* [WHAT NEEDS TO BE DONE]
Which lines in the material below contain the string "kern"? Show each of them in full.

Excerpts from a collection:
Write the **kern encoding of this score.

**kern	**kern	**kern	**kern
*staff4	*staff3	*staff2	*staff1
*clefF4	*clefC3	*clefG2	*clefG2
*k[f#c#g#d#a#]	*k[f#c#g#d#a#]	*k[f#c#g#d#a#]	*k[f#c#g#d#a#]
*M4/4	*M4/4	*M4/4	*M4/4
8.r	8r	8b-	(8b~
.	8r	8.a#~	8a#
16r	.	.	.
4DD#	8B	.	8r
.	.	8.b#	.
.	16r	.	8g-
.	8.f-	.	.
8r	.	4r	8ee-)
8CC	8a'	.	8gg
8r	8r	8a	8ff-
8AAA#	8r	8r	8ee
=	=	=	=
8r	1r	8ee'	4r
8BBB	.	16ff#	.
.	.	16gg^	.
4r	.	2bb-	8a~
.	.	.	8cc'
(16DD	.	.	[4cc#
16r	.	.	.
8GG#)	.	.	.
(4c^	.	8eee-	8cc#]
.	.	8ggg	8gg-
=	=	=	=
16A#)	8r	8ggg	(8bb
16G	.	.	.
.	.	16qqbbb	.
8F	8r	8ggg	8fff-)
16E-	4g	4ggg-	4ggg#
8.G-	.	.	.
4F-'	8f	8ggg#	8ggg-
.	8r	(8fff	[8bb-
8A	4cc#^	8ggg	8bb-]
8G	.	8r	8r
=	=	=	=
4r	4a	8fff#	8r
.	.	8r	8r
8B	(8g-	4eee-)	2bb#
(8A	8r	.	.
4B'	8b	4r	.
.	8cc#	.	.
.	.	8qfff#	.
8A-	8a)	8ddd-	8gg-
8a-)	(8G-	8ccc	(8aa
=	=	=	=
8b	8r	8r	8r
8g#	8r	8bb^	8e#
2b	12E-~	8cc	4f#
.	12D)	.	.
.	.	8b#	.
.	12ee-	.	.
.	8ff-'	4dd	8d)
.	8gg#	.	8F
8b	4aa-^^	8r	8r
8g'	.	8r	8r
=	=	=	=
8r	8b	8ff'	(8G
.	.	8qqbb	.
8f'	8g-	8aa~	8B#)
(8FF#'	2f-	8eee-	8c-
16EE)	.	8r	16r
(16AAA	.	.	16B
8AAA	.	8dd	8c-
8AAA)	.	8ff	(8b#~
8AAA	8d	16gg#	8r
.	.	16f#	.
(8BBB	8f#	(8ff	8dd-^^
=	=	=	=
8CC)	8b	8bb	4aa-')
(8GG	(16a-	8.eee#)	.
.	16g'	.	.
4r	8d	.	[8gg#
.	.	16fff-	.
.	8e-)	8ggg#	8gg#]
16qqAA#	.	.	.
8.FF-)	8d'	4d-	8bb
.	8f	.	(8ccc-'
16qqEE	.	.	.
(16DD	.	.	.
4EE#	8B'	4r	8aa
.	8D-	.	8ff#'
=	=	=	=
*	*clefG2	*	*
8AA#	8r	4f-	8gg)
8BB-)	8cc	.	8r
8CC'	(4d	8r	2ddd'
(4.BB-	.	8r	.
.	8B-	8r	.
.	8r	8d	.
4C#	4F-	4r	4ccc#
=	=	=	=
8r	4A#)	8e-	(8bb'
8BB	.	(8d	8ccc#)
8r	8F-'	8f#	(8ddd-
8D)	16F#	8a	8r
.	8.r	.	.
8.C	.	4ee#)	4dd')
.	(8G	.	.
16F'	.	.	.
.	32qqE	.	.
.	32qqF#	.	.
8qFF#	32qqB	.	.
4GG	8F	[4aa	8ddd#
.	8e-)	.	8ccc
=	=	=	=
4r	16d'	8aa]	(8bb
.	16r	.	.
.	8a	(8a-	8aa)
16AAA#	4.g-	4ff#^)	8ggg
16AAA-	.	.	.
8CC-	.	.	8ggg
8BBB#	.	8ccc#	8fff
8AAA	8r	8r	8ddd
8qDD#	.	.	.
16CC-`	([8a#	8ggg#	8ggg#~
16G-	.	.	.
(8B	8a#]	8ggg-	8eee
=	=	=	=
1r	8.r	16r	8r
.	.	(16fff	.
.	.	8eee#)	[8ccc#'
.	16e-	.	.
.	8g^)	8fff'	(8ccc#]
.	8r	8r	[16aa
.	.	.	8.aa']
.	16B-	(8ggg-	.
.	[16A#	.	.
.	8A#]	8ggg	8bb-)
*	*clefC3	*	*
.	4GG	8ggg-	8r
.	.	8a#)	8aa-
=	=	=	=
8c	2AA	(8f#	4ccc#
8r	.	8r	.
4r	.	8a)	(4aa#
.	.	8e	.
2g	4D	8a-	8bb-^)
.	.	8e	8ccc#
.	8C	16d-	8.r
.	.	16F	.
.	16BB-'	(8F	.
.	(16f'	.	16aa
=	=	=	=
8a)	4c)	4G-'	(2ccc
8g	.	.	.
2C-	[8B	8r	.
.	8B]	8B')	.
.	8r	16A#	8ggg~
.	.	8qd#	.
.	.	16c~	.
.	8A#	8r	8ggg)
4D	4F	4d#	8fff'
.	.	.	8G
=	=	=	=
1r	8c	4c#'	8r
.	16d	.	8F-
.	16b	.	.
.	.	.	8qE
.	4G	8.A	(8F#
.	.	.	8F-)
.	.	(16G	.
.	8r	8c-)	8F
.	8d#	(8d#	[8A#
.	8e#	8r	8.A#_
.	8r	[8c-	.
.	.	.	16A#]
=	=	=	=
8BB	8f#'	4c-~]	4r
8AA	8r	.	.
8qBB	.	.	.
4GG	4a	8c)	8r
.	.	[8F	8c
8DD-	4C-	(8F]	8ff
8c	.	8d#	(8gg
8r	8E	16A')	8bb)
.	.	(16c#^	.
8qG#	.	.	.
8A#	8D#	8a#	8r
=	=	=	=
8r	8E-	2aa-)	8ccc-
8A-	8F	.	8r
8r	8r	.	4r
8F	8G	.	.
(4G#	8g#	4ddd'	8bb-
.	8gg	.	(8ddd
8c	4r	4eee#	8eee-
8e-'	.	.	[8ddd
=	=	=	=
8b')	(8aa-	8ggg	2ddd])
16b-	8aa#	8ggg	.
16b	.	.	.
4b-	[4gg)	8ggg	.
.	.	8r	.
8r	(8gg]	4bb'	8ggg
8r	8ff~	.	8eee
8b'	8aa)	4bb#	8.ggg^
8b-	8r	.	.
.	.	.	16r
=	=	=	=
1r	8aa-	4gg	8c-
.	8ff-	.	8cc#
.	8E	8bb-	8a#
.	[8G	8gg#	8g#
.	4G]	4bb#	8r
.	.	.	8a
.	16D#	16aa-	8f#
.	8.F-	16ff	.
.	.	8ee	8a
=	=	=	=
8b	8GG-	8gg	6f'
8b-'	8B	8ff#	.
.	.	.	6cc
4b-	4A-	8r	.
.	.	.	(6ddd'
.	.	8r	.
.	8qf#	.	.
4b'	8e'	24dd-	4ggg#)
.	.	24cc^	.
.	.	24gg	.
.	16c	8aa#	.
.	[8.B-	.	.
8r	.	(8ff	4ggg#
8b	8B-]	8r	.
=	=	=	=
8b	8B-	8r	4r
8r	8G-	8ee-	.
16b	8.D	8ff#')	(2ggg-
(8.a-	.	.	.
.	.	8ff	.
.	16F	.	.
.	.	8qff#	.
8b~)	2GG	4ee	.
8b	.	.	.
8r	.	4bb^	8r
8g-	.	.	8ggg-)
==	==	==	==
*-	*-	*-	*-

* [EXERCISE RESPONSE]
Write the **kern encoding of this score.
**kern	**kern	**kern	**kern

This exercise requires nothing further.